• _REQUEST_
Under this line are the records; write out word for word the part that begins at the line containing "red screwdriver [763,469,805,547]" and ends at the line containing "white plate [961,206,1064,261]", and no more.

[Scene comparison data]
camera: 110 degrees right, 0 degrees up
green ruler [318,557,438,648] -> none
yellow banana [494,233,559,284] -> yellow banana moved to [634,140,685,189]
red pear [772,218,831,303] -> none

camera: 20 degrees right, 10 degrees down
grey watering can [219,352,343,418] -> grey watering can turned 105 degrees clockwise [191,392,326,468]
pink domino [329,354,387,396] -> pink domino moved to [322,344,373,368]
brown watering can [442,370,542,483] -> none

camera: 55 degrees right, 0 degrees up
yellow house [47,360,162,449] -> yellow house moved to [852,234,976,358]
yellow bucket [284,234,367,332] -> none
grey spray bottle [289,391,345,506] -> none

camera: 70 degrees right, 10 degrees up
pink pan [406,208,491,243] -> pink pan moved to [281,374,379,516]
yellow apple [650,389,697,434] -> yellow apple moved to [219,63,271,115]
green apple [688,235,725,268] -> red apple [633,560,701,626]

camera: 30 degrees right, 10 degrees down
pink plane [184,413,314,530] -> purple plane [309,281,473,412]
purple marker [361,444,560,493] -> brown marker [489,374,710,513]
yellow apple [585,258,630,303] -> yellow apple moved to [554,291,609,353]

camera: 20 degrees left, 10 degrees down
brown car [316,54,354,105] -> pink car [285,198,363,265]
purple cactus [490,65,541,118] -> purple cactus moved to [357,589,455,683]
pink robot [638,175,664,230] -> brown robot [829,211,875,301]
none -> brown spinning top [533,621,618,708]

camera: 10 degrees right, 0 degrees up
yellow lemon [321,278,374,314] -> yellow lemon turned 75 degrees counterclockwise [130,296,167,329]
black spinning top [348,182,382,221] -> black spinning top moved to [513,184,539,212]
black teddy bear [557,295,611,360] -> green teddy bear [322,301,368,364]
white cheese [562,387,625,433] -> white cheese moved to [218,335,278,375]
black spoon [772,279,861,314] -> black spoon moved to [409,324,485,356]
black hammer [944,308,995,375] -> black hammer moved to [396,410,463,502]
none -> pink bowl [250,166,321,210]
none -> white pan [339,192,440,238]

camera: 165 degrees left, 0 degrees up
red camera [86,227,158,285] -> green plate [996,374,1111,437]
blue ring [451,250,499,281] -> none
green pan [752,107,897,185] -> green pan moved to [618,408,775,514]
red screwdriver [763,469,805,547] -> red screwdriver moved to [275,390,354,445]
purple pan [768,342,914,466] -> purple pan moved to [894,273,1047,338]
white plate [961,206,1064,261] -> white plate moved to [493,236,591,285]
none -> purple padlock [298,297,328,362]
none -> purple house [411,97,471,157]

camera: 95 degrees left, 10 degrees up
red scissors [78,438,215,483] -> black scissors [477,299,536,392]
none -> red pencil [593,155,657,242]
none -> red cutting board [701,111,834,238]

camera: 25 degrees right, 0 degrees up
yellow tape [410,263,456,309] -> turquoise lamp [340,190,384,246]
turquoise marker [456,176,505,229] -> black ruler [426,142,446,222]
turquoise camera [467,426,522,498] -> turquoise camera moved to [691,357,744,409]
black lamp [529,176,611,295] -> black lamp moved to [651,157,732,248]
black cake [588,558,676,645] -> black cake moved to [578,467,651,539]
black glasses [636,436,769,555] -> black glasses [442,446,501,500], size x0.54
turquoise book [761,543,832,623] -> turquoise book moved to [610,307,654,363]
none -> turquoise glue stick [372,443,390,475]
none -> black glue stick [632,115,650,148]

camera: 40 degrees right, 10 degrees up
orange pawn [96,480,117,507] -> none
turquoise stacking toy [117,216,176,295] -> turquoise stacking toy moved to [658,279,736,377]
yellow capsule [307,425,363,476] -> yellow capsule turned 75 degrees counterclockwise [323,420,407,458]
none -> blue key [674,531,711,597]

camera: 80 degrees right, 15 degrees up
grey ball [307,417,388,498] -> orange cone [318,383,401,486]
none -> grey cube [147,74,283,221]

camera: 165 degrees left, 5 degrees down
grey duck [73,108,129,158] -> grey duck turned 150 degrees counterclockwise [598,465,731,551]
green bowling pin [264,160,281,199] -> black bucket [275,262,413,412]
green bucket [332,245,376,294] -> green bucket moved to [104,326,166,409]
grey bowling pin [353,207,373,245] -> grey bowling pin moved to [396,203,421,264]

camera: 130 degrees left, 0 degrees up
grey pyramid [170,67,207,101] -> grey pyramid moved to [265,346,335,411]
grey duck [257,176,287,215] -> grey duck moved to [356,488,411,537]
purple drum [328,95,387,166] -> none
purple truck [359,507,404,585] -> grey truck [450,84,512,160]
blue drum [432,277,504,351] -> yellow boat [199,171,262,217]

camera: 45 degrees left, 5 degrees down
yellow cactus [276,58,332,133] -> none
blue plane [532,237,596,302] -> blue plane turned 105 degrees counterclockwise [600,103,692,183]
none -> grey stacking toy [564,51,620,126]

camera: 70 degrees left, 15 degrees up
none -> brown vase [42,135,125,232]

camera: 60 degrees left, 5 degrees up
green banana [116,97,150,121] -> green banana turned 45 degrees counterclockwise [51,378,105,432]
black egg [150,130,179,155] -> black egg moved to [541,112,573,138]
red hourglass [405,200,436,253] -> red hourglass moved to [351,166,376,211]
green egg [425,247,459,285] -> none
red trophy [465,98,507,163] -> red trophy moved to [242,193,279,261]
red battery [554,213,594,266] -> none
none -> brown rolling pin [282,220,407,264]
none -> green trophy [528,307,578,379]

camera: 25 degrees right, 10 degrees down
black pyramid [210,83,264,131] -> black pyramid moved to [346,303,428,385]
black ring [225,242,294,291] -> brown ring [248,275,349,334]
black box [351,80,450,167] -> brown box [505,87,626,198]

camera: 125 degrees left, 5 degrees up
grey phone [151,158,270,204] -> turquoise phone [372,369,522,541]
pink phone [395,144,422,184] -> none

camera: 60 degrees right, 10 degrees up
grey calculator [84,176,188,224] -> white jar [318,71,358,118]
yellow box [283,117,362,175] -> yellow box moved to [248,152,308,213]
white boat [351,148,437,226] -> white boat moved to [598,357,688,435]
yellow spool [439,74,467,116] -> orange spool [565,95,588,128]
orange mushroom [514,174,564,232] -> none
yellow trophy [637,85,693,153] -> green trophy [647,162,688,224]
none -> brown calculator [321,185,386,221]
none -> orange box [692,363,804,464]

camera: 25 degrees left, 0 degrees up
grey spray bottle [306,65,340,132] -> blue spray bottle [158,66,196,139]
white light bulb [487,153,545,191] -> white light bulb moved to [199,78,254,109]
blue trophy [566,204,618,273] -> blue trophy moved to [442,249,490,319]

• _SOLVED PROBLEM_
red screwdriver [763,469,805,547] -> red screwdriver moved to [275,390,354,445]
purple pan [768,342,914,466] -> purple pan moved to [894,273,1047,338]
white plate [961,206,1064,261] -> white plate moved to [493,236,591,285]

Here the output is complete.